Task goal: Find the line containing "(952, 352) = (995, 443): none -> black bell" in the listing below; reproduce it and every line after, exactly. Skip pictures.
**** Data ****
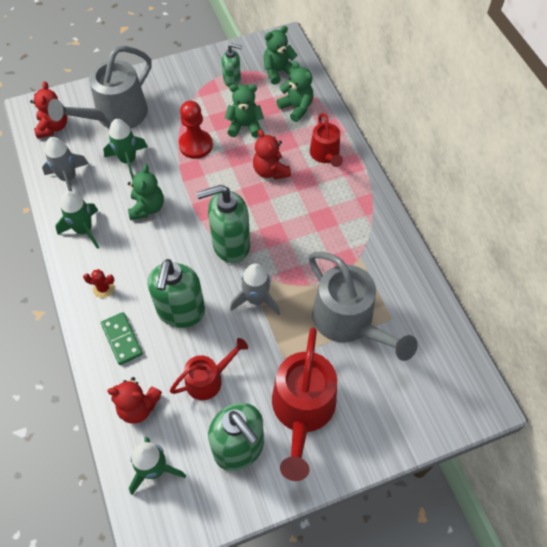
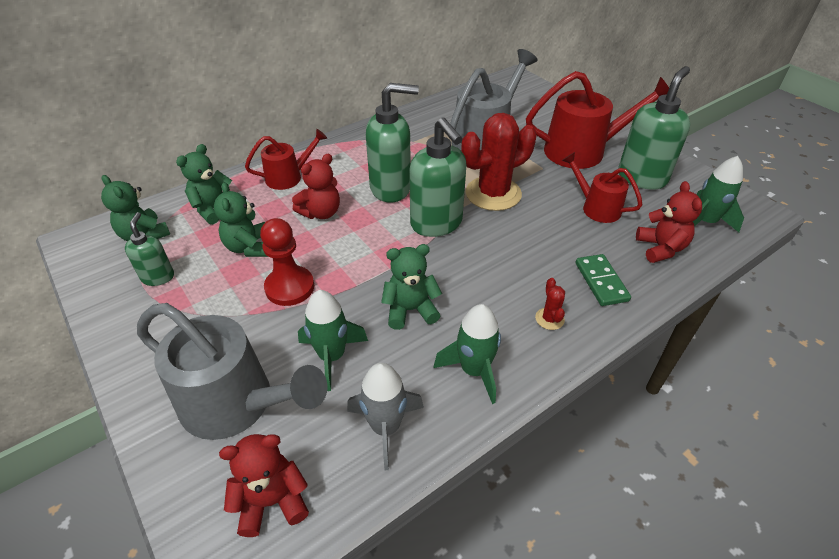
camera: 105 degrees left, 15 degrees down
(122, 339) = (601, 282): green domino -> green domino turned 60 degrees counterclockwise
(181, 312) = (539, 243): green soap dispenser -> green soap dispenser (391, 188)
(256, 299) = (493, 194): grey rocket -> red cactus

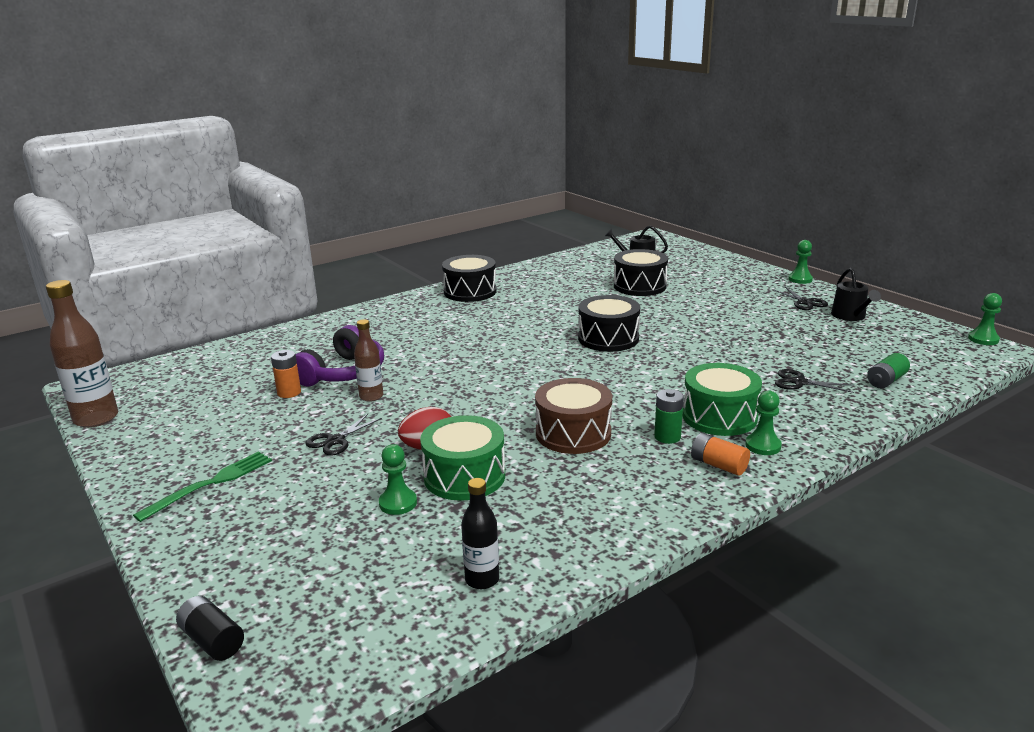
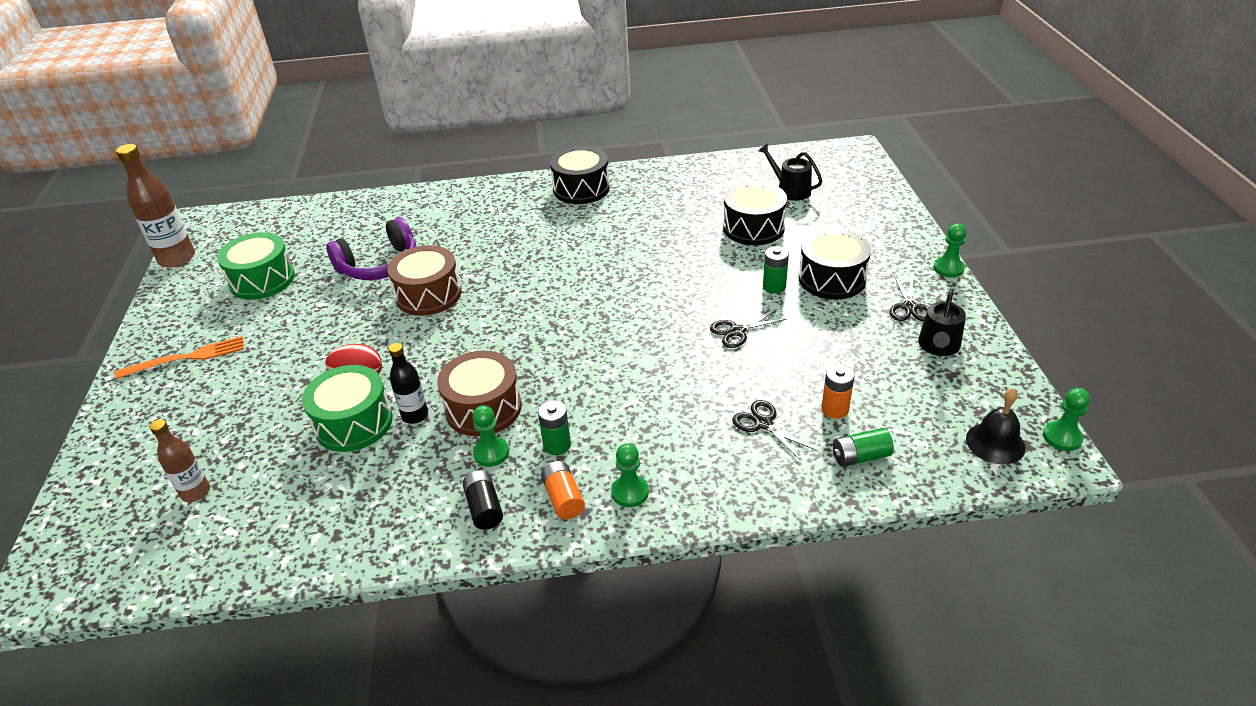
camera: 30 degrees right, 15 degrees up
(211, 484) = (186, 358): green fork -> orange fork
(212, 640) = (64, 510): black battery -> black battery (484, 508)
(289, 392) = (321, 275): orange battery -> orange battery (835, 409)
(335, 440) = (303, 344): black scissors -> black scissors (737, 331)
(371, 396) = (374, 302): brown bottle -> brown bottle (196, 492)
(398, 503) = (282, 432): green pawn -> green pawn (491, 453)
(420, 380) = (428, 295): none -> brown drum
(482, 579) = (262, 537): black bottle -> black bottle (415, 415)
(608, 338) = (641, 295): black drum -> black drum (832, 279)
(700, 312) = (774, 287): none -> green battery
(719, 416) = (631, 439): green drum -> green drum (262, 280)
(952, 352) = (995, 443): none -> black bell

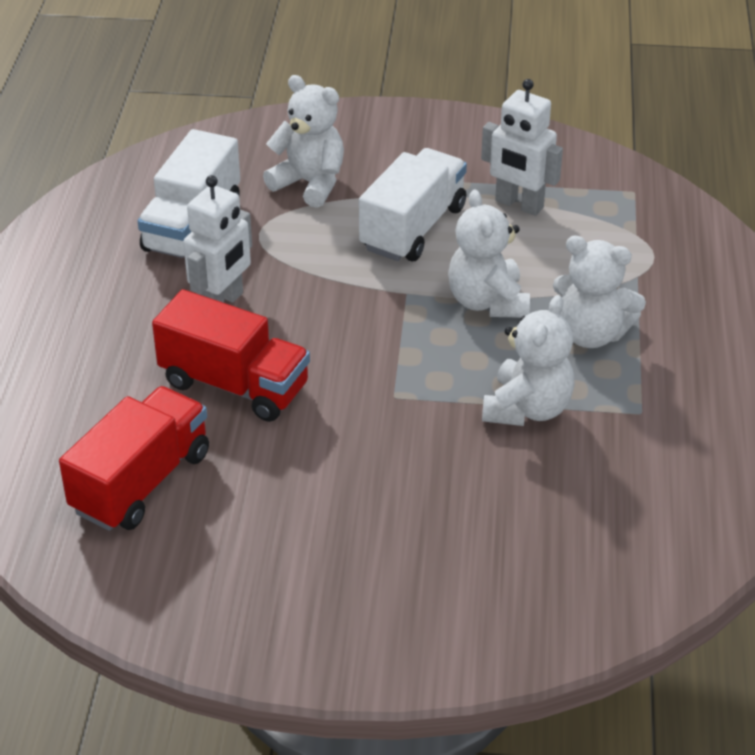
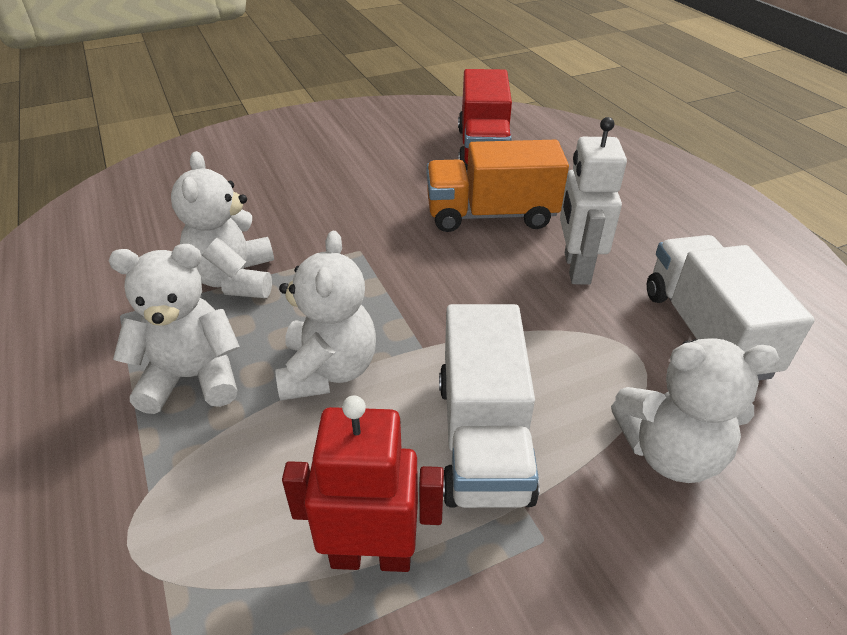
camera: 150 degrees right, 0 degrees up
(234, 385) = (491, 215): red truck -> orange truck
(487, 302) = (328, 371): white teddy bear -> white teddy bear turned 45 degrees clockwise
(519, 204) = (371, 556): white robot -> red robot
****
Response:
(952, 352) = (995, 443): none -> black bell

camera: 150 degrees right, 0 degrees up
(234, 385) = (491, 215): red truck -> orange truck
(487, 302) = (328, 371): white teddy bear -> white teddy bear turned 45 degrees clockwise
(519, 204) = (371, 556): white robot -> red robot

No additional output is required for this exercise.